# Prompt
The finished copy should hold every entry exactly as given, and no pictures.

▼▼▼

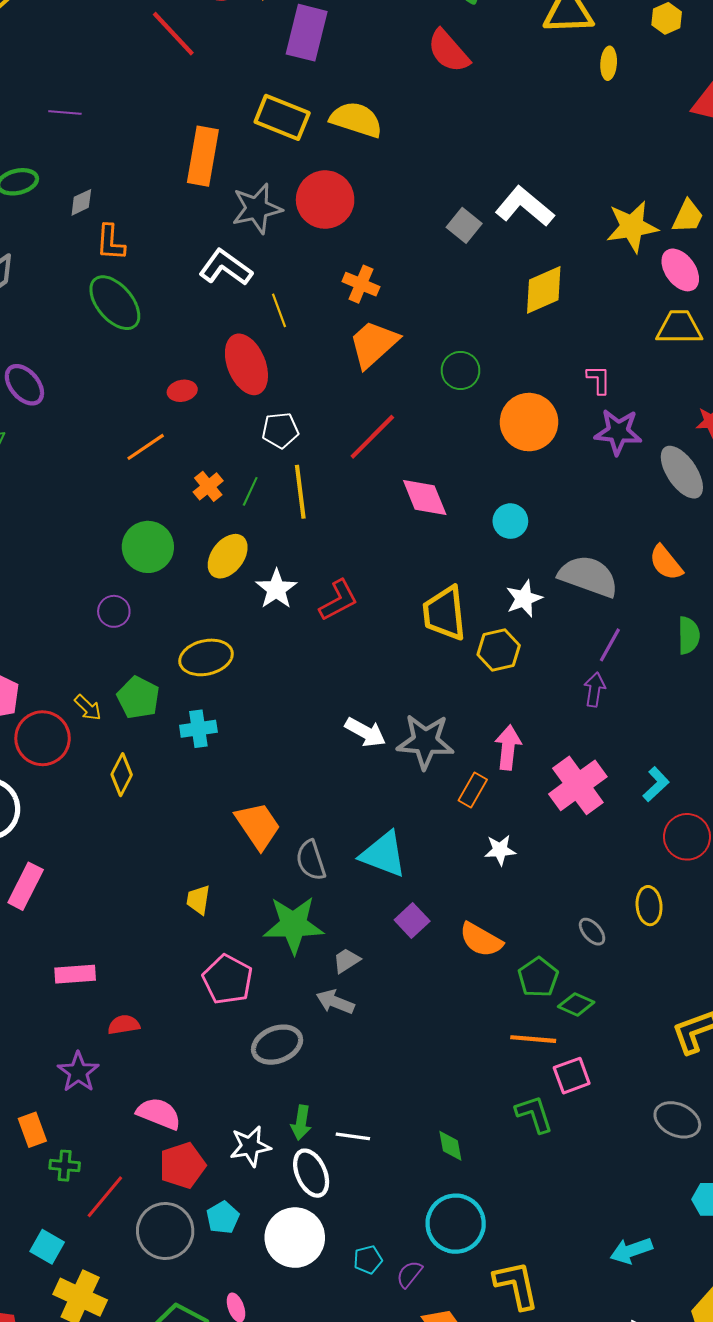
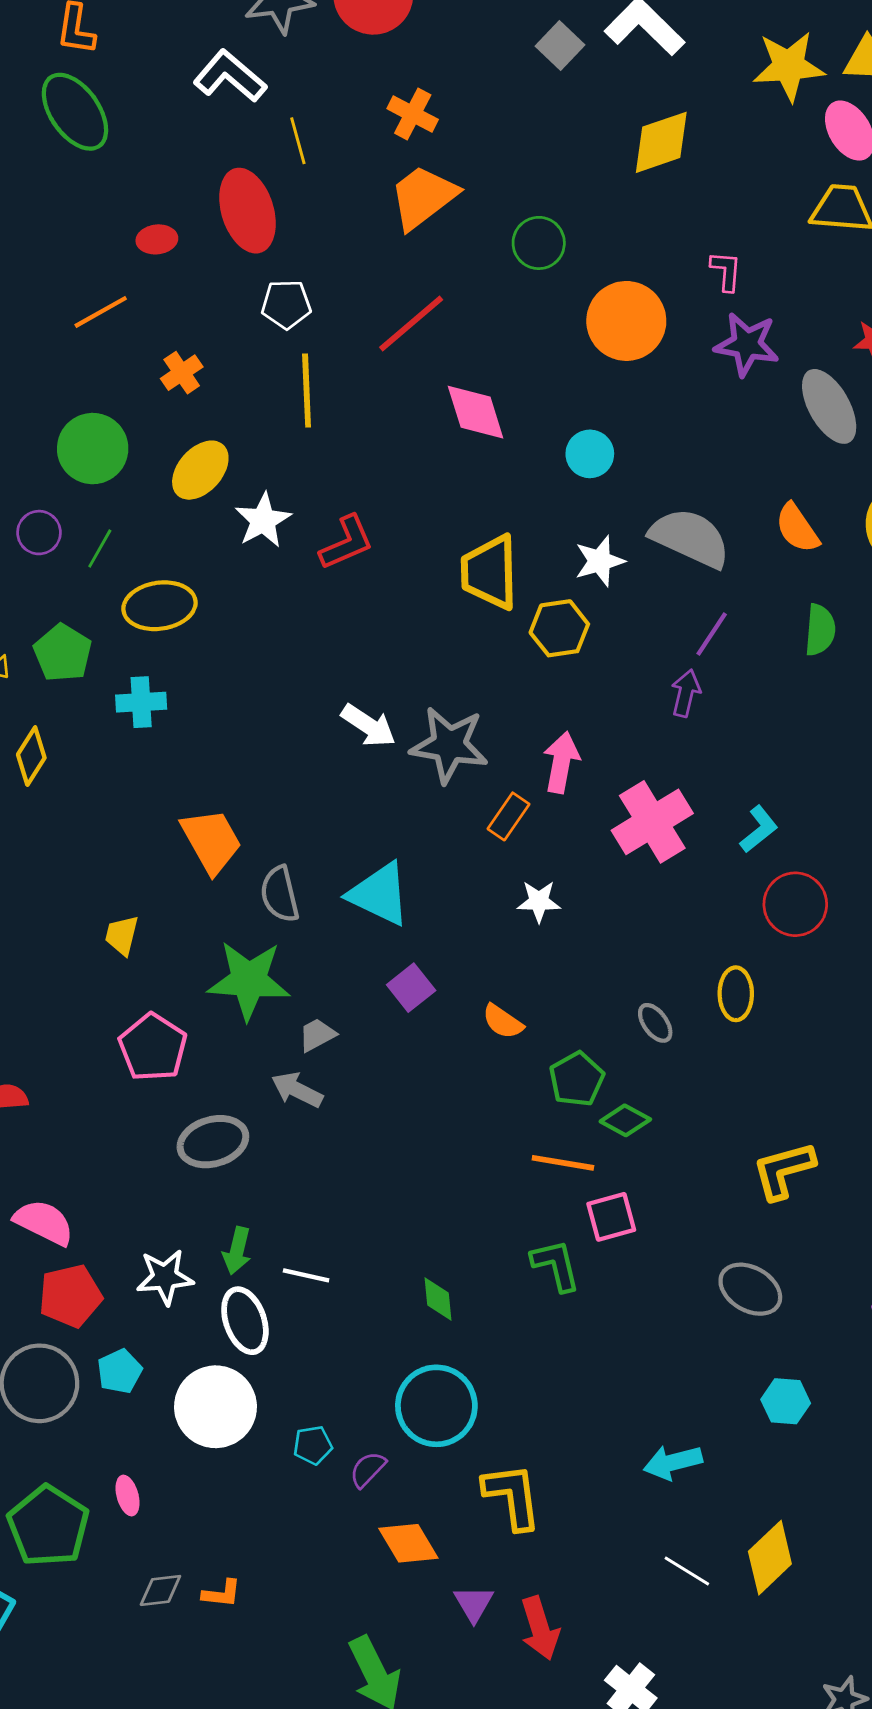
green line: (250, 491) -> (100, 548), moved
orange semicircle: (481, 940) -> (503, 1021), size x0.7

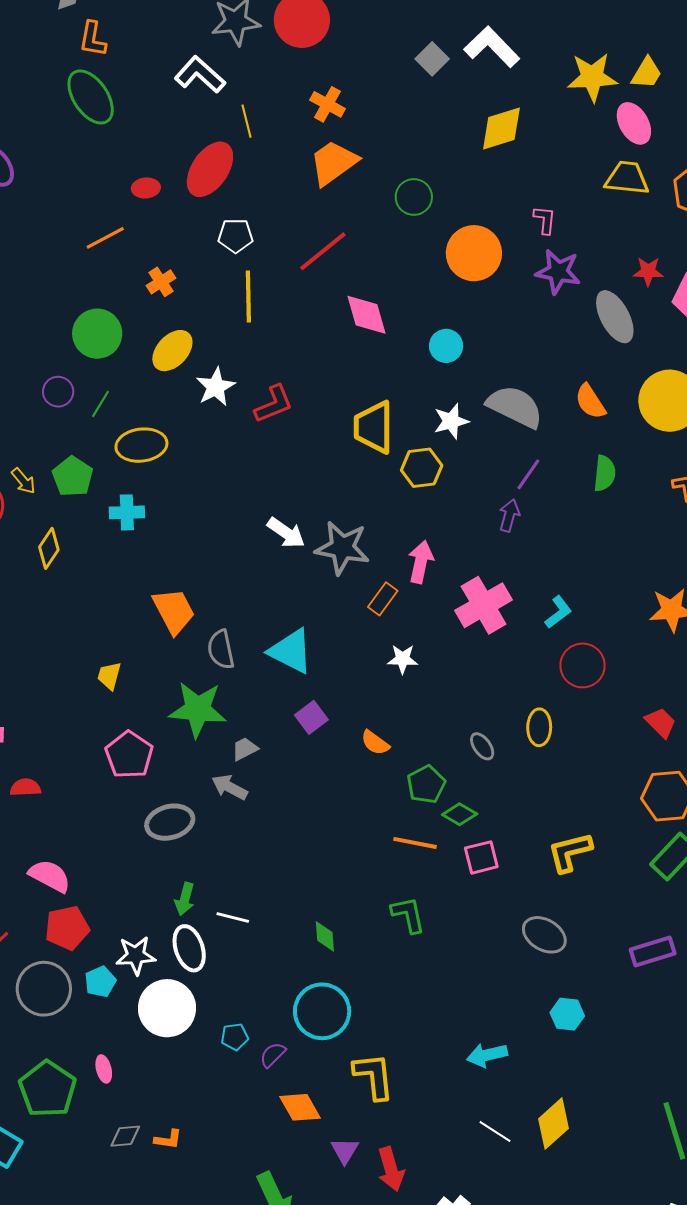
red ellipse: (247, 211) -> (210, 169), turned 50
pink square: (611, 1217) -> (481, 857), moved
white star: (165, 1277) -> (136, 955), moved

▲▲▲

# Solution below
green line: (250, 491) -> (100, 548), moved
orange semicircle: (481, 940) -> (503, 1021), size x0.7

red ellipse: (247, 211) -> (210, 169), turned 50
pink square: (611, 1217) -> (481, 857), moved
white star: (165, 1277) -> (136, 955), moved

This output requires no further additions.